◆ **TO DO**:
Nothing but the lines from the one containing "yellow candle: 3 -> 2" to the end of the data should be returned, each exactly as written.

◆ **DATA FOR THIS EXERCISE**:

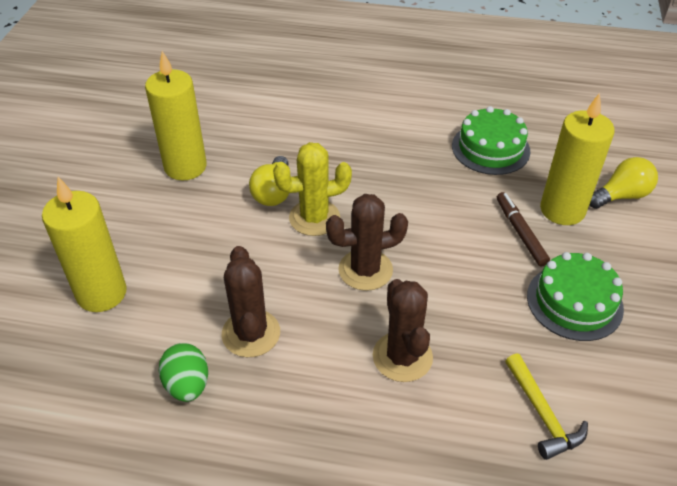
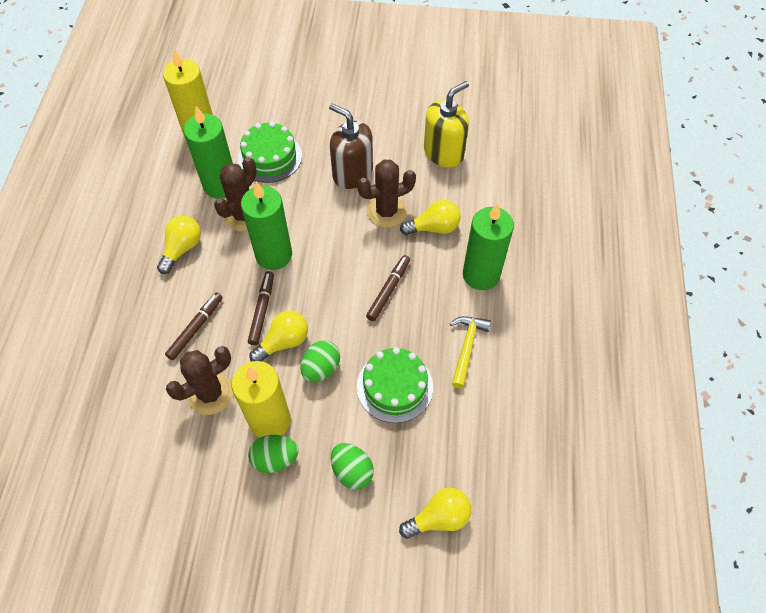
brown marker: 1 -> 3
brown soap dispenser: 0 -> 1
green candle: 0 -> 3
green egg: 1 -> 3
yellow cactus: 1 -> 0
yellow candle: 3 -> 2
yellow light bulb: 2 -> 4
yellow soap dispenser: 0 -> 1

◆ **ANSWER FOR THIS EXERCISE**:
yellow candle: 3 -> 2
yellow light bulb: 2 -> 4
yellow soap dispenser: 0 -> 1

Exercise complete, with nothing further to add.